[Stored dataset items]
[Start of section]
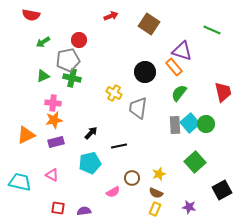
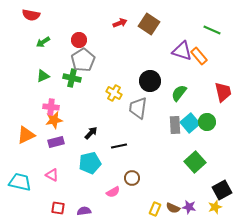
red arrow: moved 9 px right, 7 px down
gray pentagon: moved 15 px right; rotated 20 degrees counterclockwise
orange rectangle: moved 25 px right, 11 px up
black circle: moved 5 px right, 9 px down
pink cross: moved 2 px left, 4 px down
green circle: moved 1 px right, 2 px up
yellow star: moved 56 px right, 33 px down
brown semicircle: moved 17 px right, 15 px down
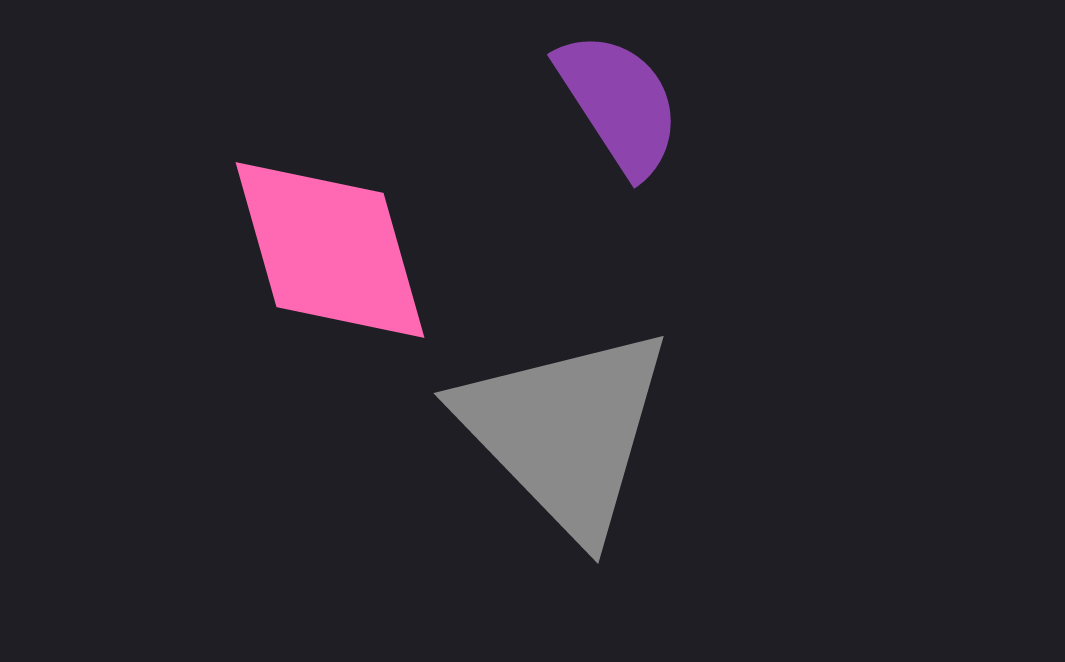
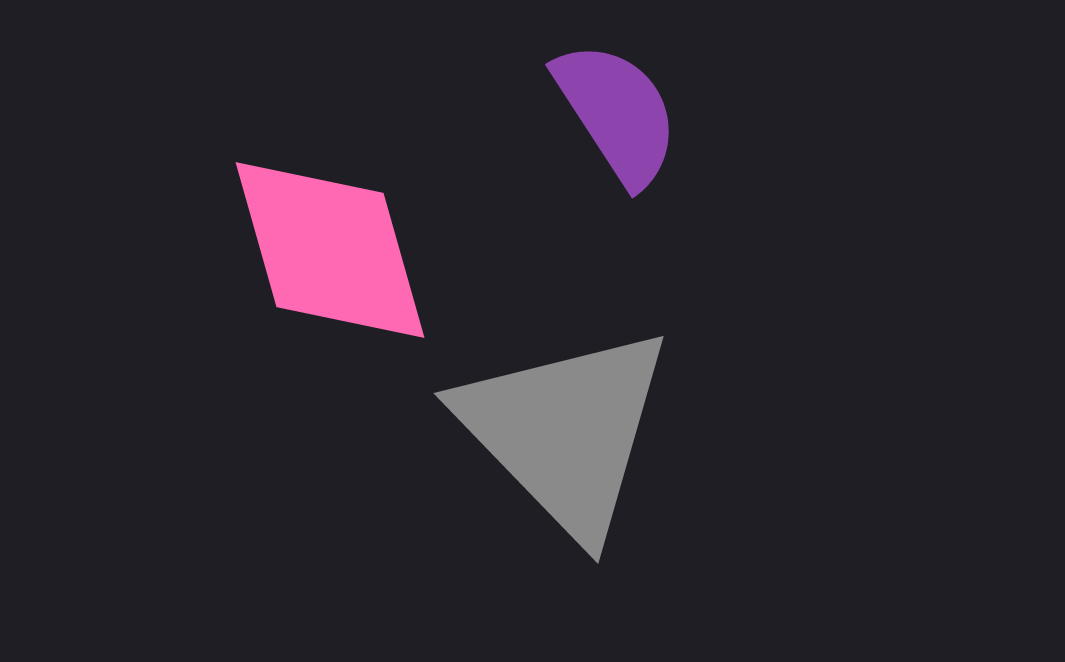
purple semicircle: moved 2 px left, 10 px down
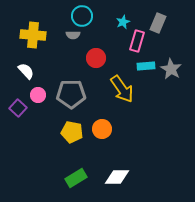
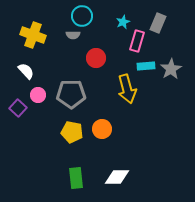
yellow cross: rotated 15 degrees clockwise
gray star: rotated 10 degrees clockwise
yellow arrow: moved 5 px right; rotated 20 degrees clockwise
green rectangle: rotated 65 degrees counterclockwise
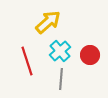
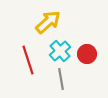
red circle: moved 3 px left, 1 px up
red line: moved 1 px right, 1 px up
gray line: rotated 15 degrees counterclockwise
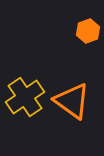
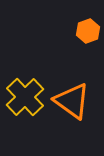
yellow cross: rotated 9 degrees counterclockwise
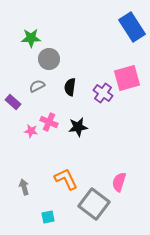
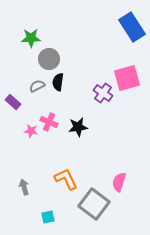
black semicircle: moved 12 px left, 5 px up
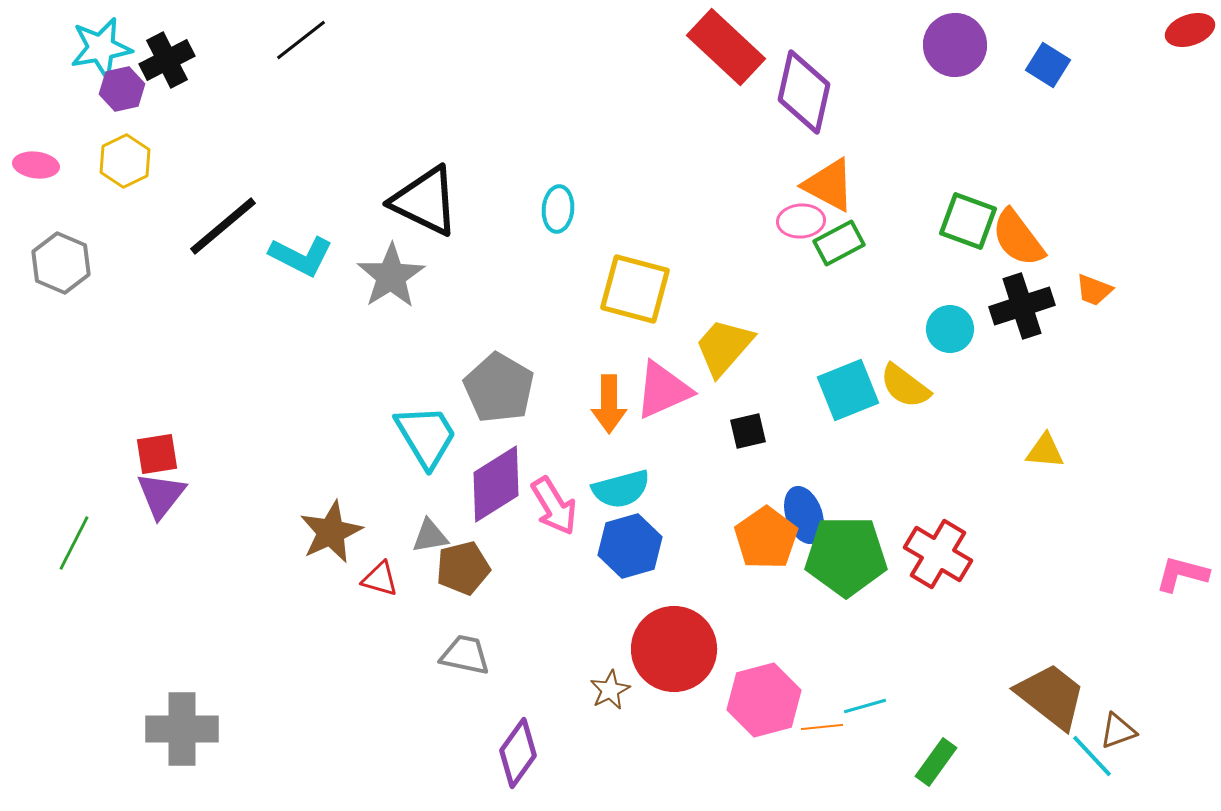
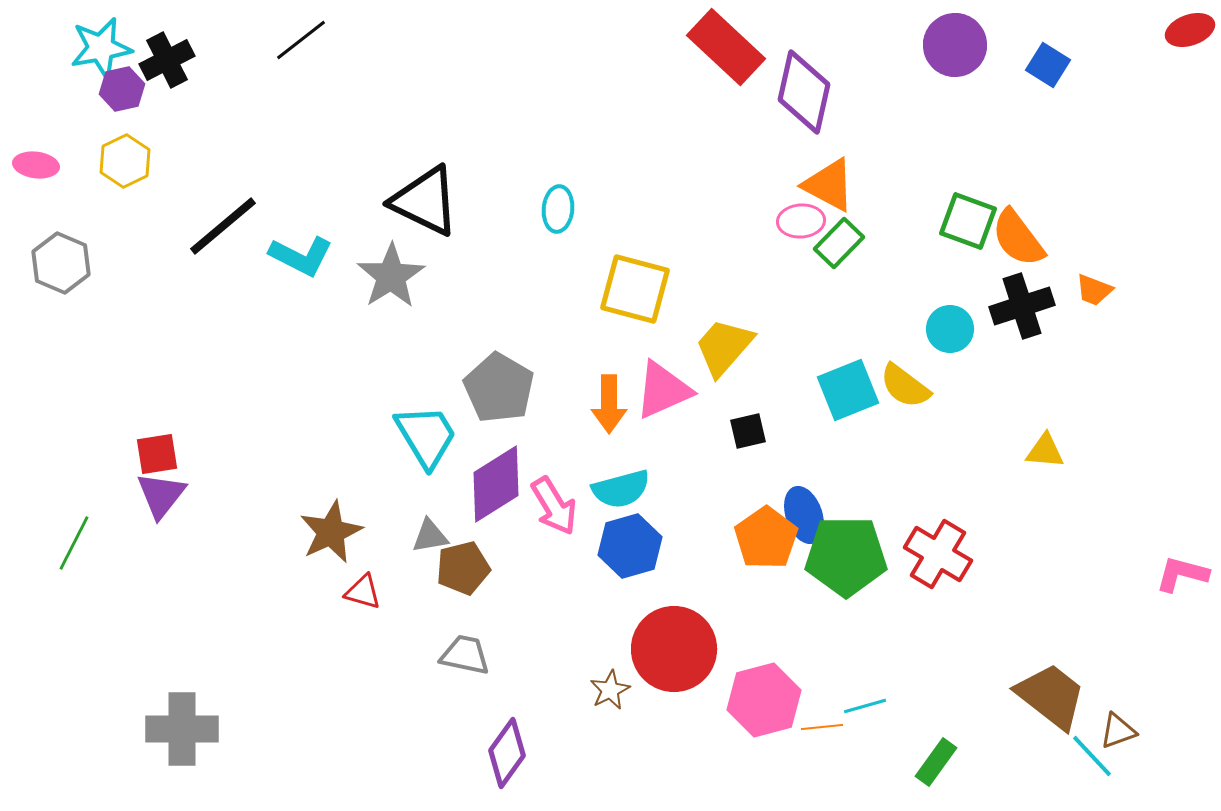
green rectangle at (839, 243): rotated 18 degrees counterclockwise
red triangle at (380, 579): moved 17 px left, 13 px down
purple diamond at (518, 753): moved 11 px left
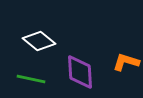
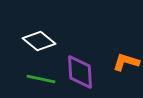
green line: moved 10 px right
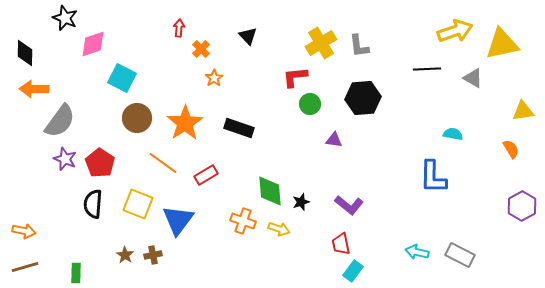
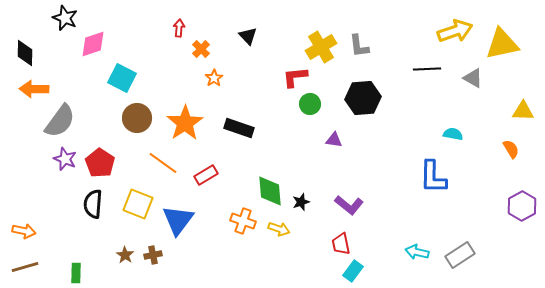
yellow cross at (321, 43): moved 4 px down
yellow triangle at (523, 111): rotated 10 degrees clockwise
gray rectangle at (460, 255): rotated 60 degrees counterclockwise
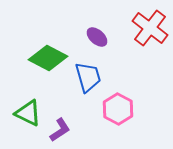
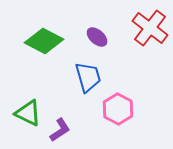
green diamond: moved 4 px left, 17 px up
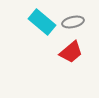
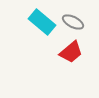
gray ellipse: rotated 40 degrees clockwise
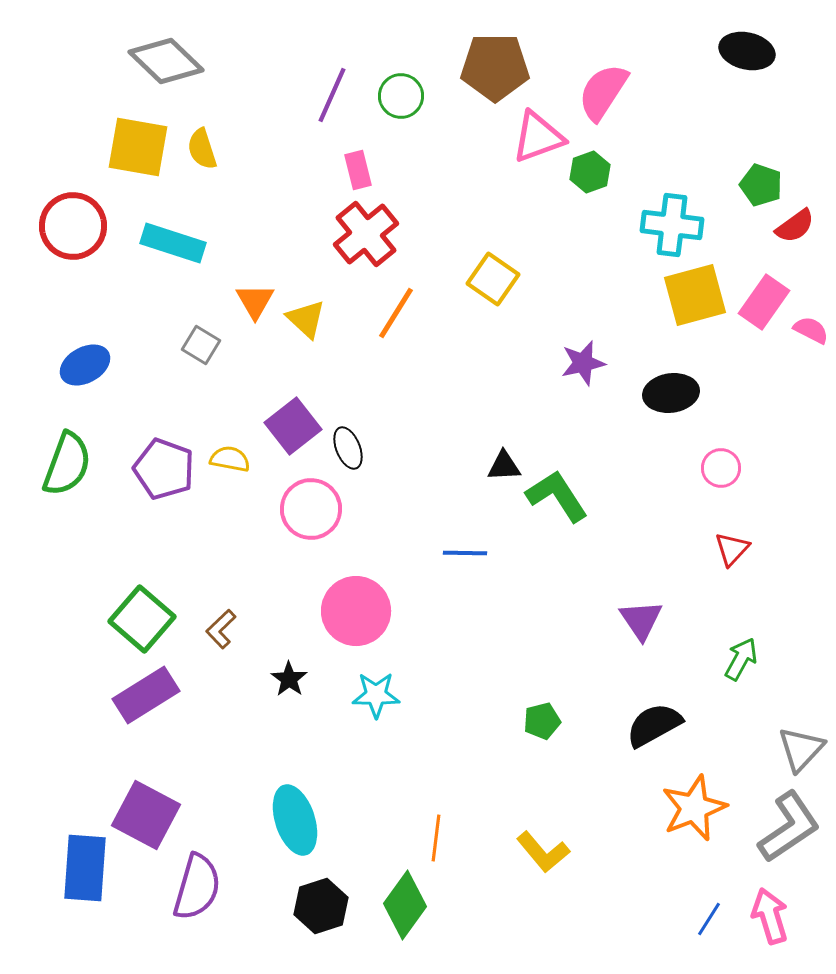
[End of section]
◆ **DIRECTIONS**: From the records above, extract the lines from the one holding "black circle: moved 5 px right, 9 px down" through the one holding "yellow cross at (321, 43): moved 4 px down", word for word; omit the pictures.

◆ **YOUR SOLUTION**:
black circle: moved 5 px right, 9 px down
pink cross: moved 2 px left, 4 px down
green circle: moved 1 px right, 2 px up
yellow star: moved 56 px right, 33 px down
brown semicircle: moved 17 px right, 15 px down
purple semicircle: moved 2 px left, 10 px down
yellow cross: rotated 15 degrees clockwise
gray star: rotated 10 degrees clockwise
yellow arrow: moved 5 px right; rotated 20 degrees clockwise
green rectangle: rotated 65 degrees counterclockwise
red circle: moved 3 px left, 1 px up
red line: moved 1 px right, 1 px up
gray line: rotated 15 degrees counterclockwise
yellow cross: rotated 9 degrees counterclockwise
black semicircle: moved 12 px left, 5 px up
green rectangle at (839, 243): rotated 18 degrees counterclockwise
red triangle at (380, 579): moved 17 px left, 13 px down
purple diamond at (518, 753): moved 11 px left
green line: moved 10 px right
yellow cross at (321, 43): moved 4 px down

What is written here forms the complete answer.